[Material for this exercise]

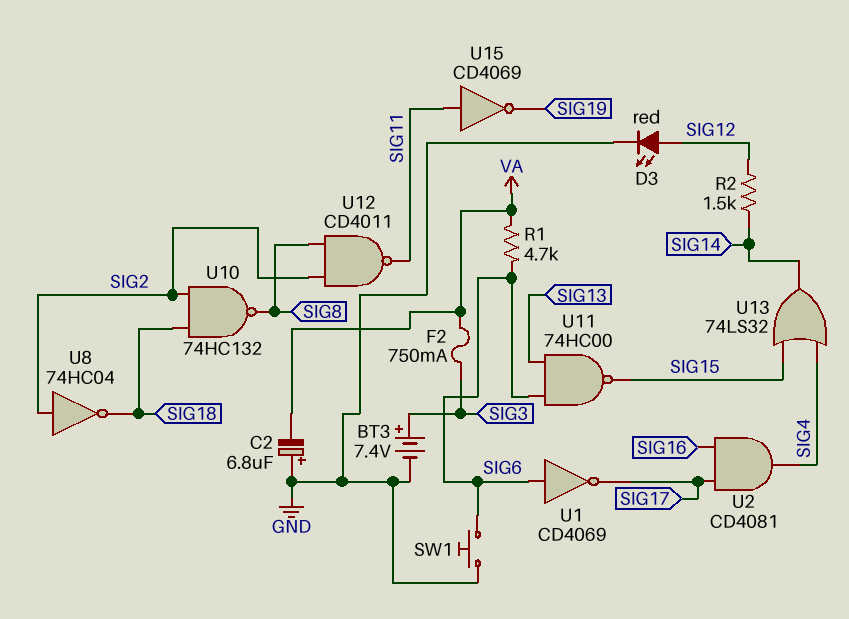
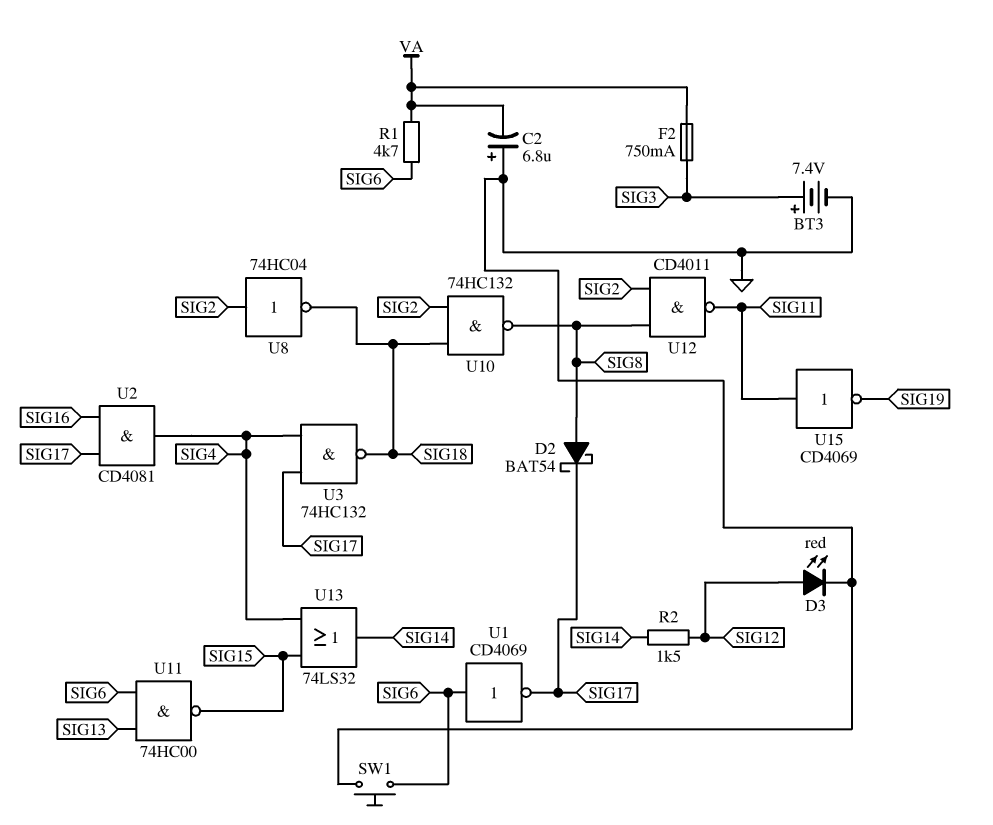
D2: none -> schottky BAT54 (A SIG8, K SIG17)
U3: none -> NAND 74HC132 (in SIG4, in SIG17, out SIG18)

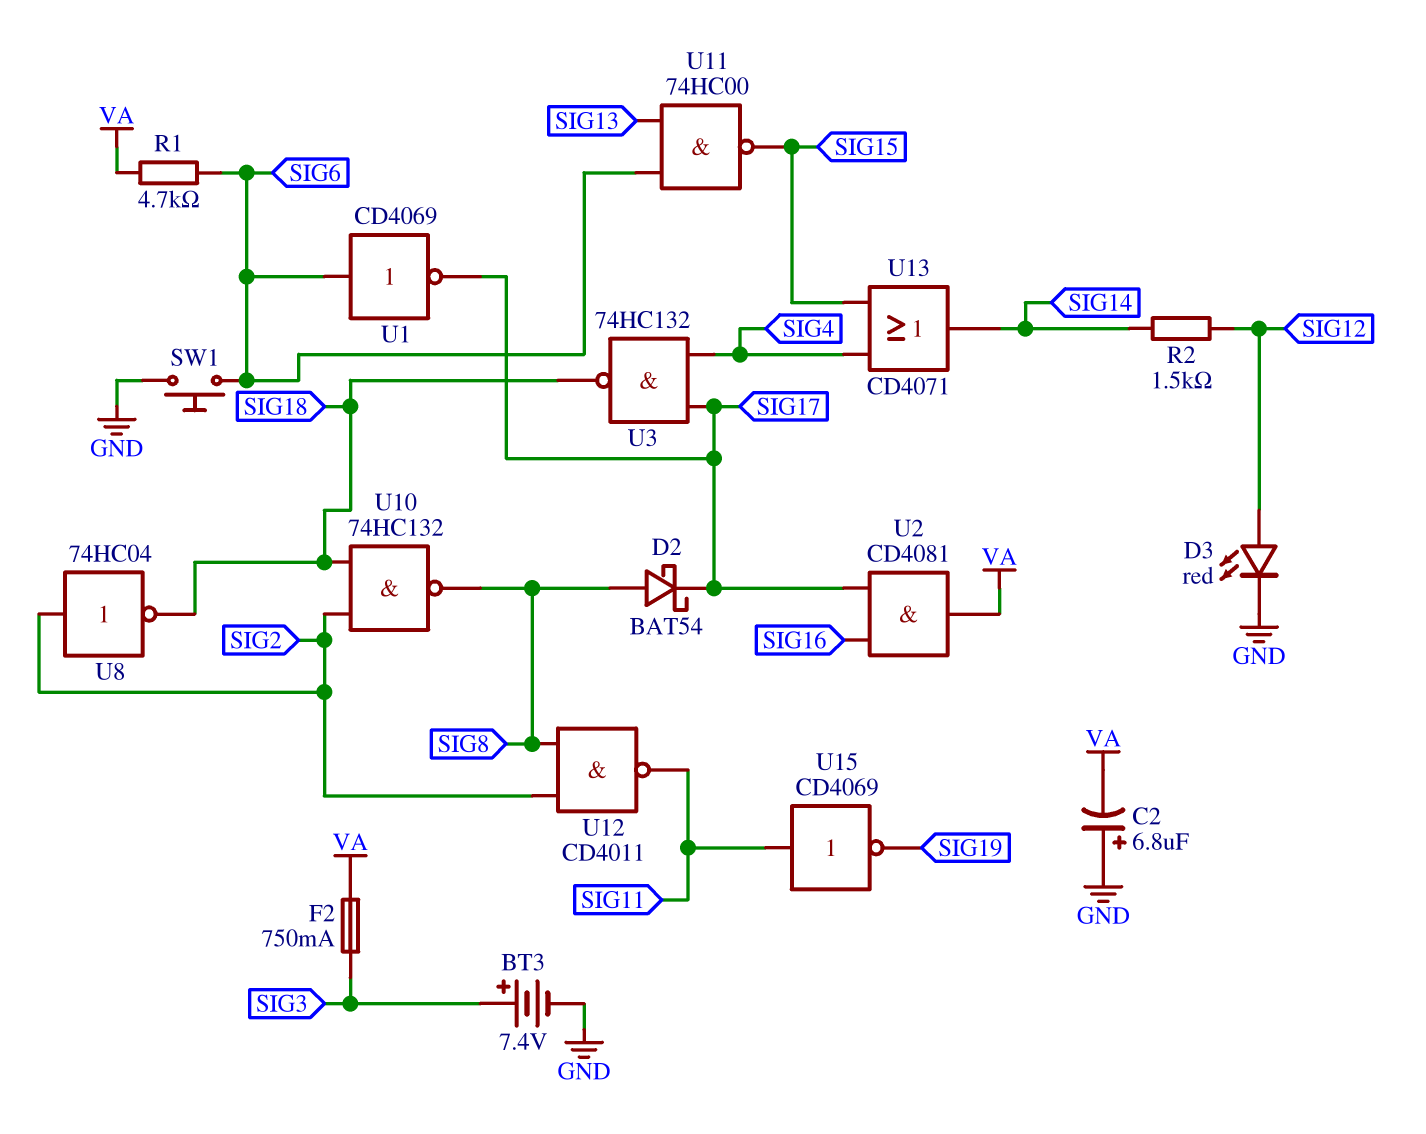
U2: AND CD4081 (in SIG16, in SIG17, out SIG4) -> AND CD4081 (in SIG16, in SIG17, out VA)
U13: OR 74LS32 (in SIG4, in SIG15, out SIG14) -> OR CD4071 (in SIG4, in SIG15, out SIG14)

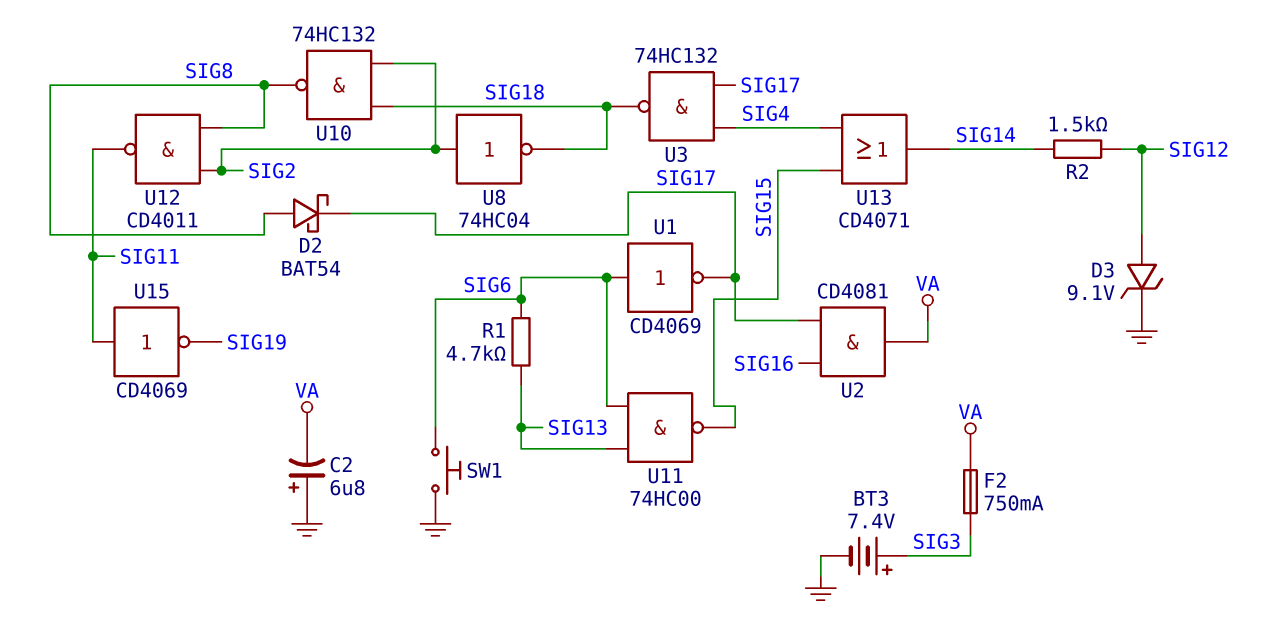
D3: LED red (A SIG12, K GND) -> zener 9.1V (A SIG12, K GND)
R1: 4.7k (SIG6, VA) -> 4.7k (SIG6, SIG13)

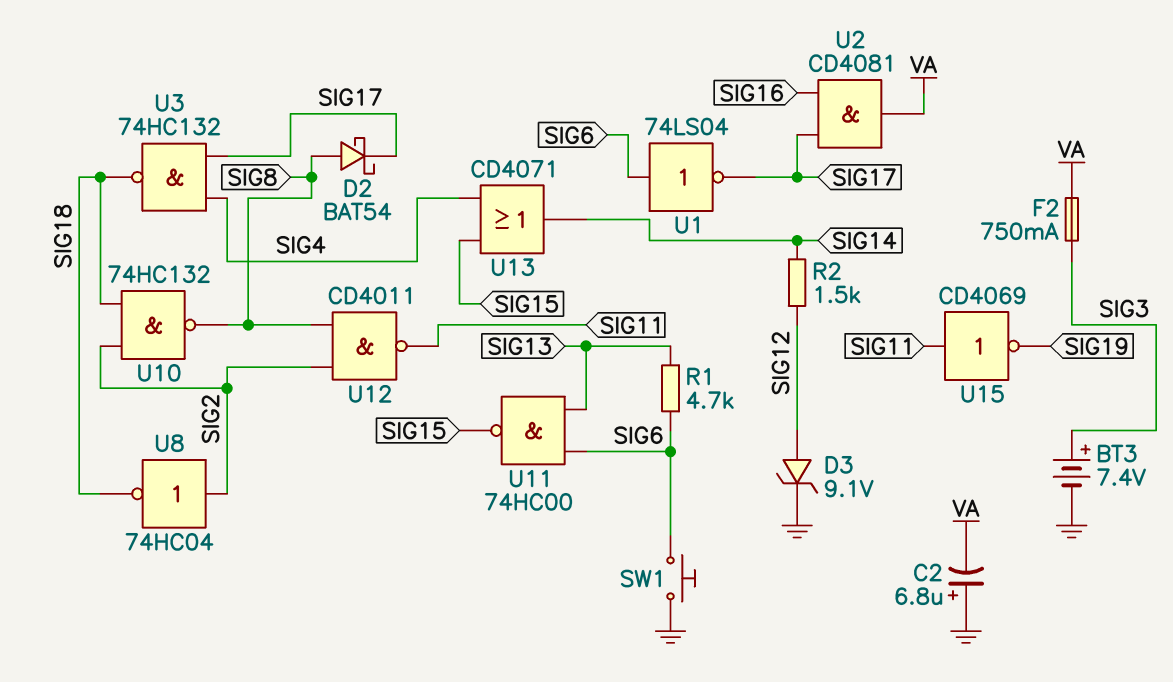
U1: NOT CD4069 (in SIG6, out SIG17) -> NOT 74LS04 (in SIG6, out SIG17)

[/Material for this exercise]

Aim of the exercise:
The lines to repeat run from the line containing "U3: none ->" through the last line of the material above; give them exactly, without the pictures.

Output of the task:
U3: none -> NAND 74HC132 (in SIG4, in SIG17, out SIG18)

U2: AND CD4081 (in SIG16, in SIG17, out SIG4) -> AND CD4081 (in SIG16, in SIG17, out VA)
U13: OR 74LS32 (in SIG4, in SIG15, out SIG14) -> OR CD4071 (in SIG4, in SIG15, out SIG14)

D3: LED red (A SIG12, K GND) -> zener 9.1V (A SIG12, K GND)
R1: 4.7k (SIG6, VA) -> 4.7k (SIG6, SIG13)

U1: NOT CD4069 (in SIG6, out SIG17) -> NOT 74LS04 (in SIG6, out SIG17)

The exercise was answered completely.